Object state change records:
========
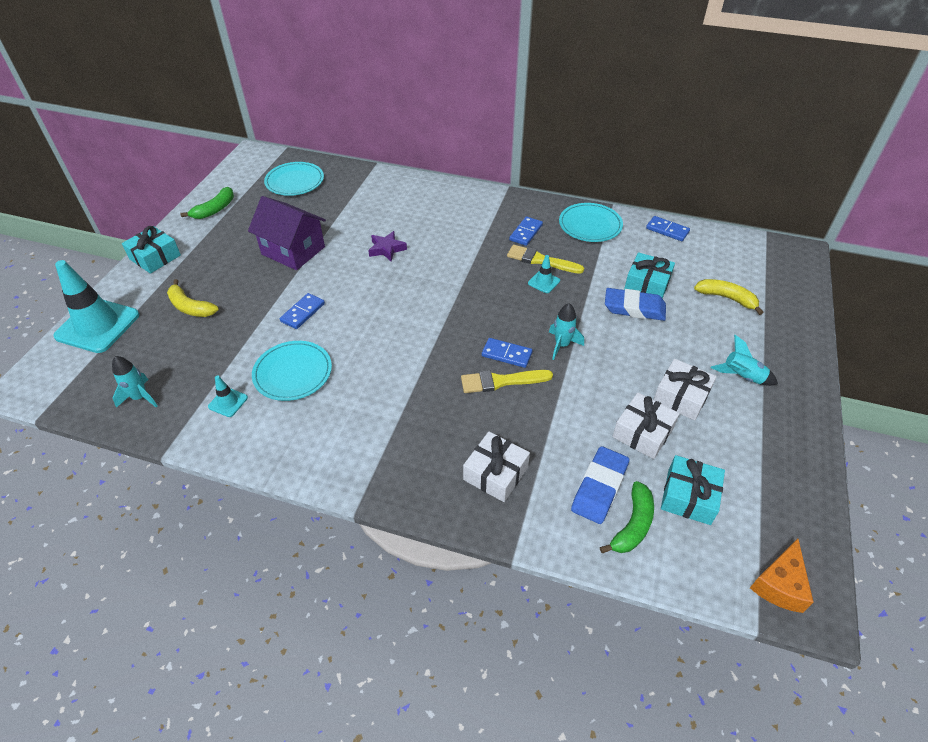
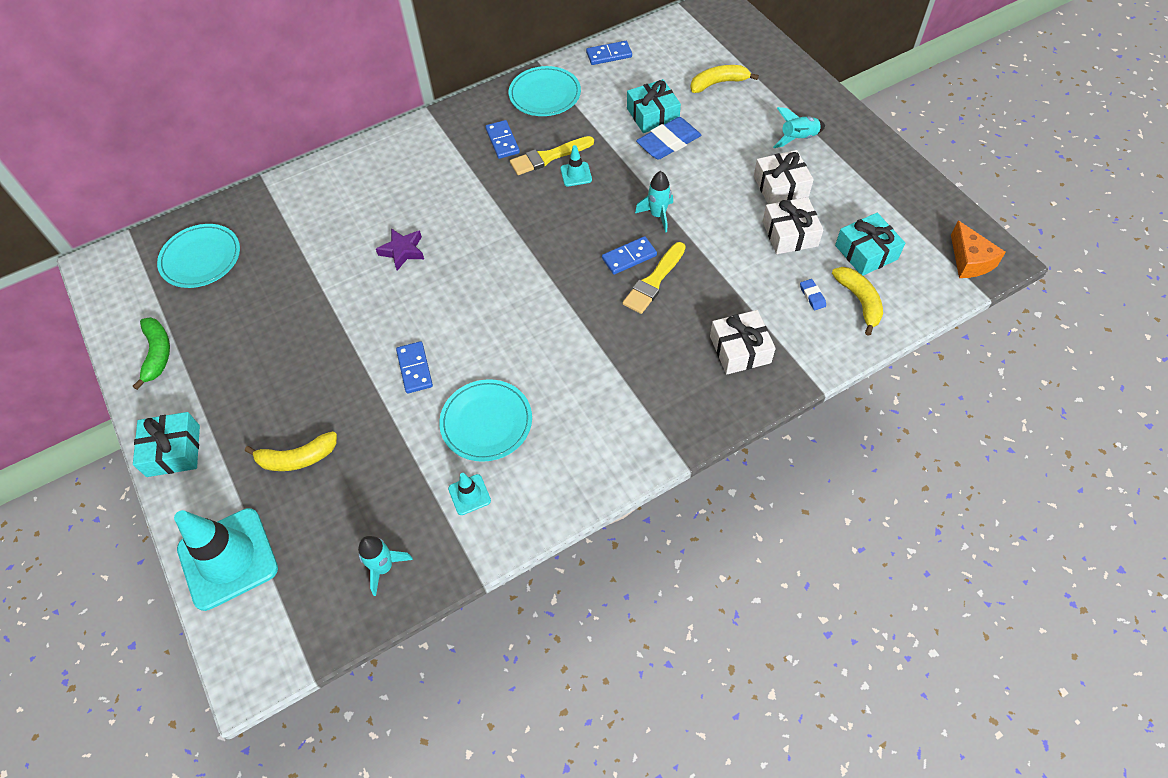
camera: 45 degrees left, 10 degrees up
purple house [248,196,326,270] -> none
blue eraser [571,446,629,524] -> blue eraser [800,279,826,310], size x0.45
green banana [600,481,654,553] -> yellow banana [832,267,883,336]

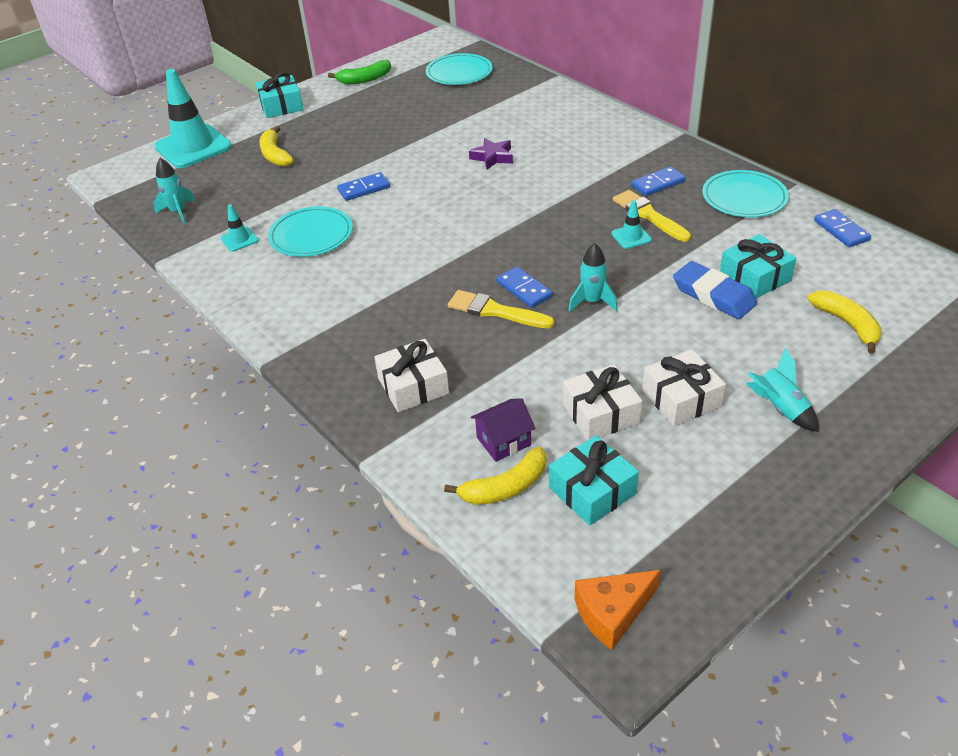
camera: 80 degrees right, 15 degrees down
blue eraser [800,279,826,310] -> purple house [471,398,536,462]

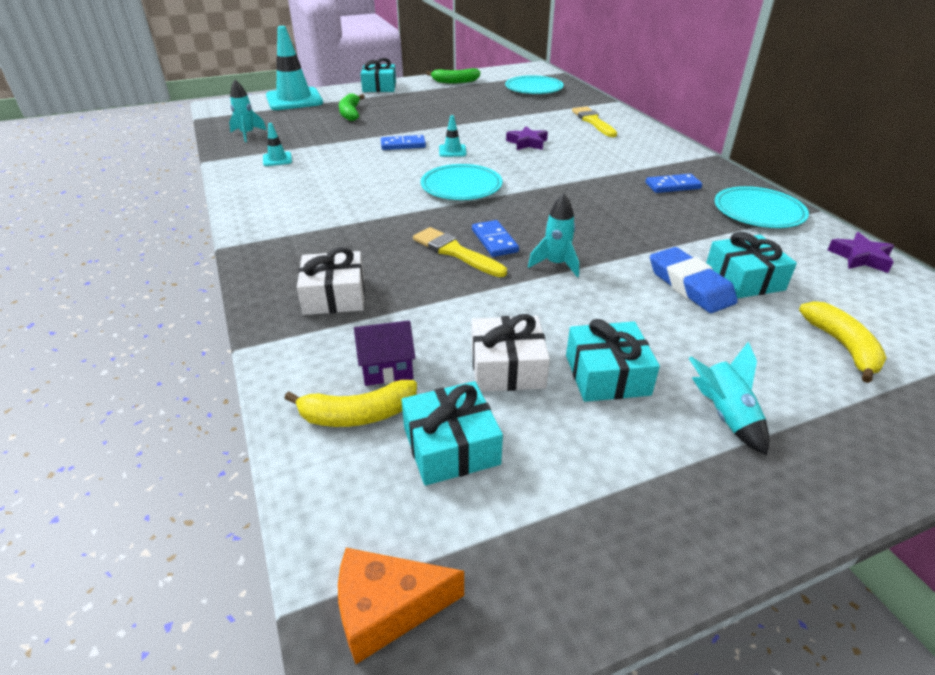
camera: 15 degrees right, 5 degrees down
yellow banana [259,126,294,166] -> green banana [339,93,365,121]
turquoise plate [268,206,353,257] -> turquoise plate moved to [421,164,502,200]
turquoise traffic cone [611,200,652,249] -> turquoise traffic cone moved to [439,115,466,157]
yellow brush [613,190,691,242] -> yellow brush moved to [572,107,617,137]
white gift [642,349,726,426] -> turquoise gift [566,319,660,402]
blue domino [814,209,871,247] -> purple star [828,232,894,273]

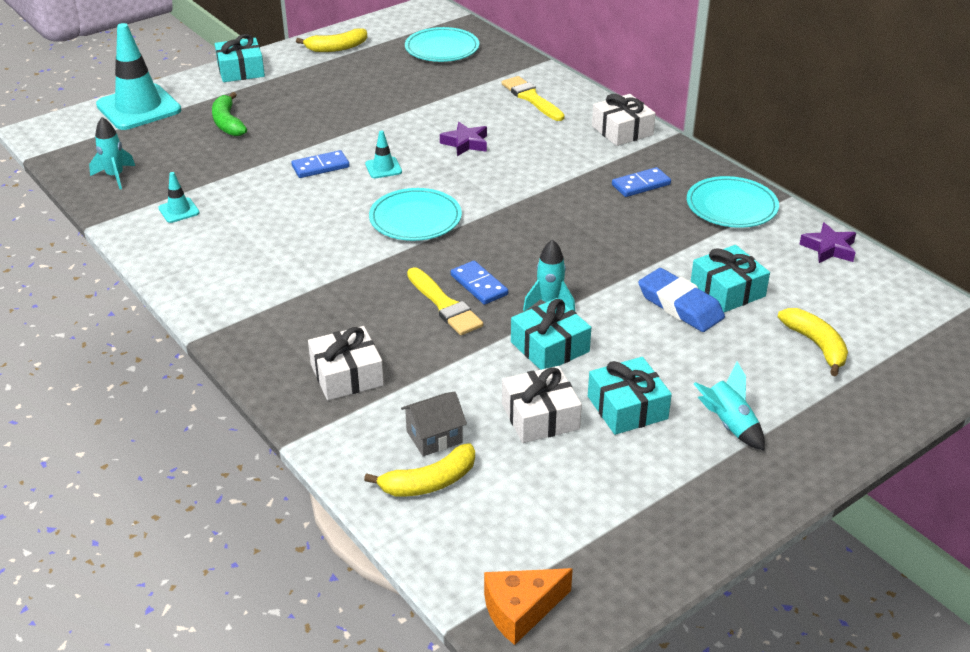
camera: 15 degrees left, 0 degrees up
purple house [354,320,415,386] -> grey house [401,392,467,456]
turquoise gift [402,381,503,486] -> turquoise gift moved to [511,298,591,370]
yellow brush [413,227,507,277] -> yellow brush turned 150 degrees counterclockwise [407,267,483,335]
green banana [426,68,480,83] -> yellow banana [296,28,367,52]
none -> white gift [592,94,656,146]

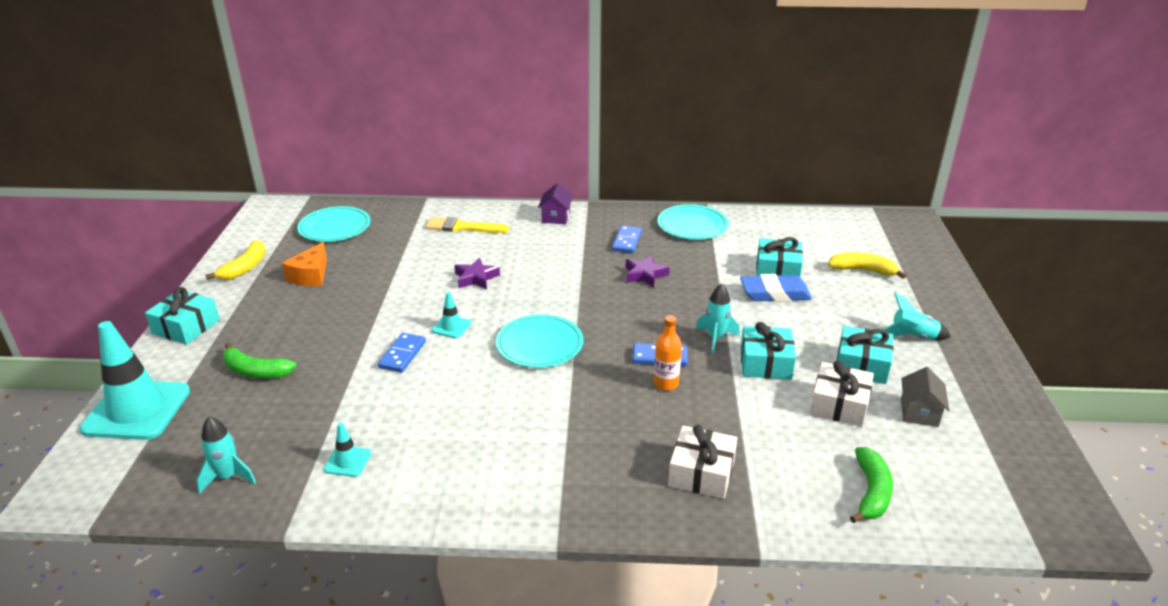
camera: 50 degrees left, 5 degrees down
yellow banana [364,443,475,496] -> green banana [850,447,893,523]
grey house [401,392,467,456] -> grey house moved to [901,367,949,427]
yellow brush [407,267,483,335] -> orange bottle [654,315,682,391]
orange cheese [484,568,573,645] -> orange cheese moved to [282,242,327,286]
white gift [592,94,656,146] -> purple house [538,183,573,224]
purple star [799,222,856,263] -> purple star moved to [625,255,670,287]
========
What you should do.
Print exactly, with no pictures, the lines above from the one that holds "turquoise gift [402,381,503,486]" through the one that holds "grey house [401,392,467,456] ->", both of them included.

Solution.
turquoise gift [402,381,503,486] -> turquoise gift moved to [511,298,591,370]
yellow brush [413,227,507,277] -> yellow brush turned 150 degrees counterclockwise [407,267,483,335]
green banana [426,68,480,83] -> yellow banana [296,28,367,52]
none -> white gift [592,94,656,146]

camera: 50 degrees left, 5 degrees down
yellow banana [364,443,475,496] -> green banana [850,447,893,523]
grey house [401,392,467,456] -> grey house moved to [901,367,949,427]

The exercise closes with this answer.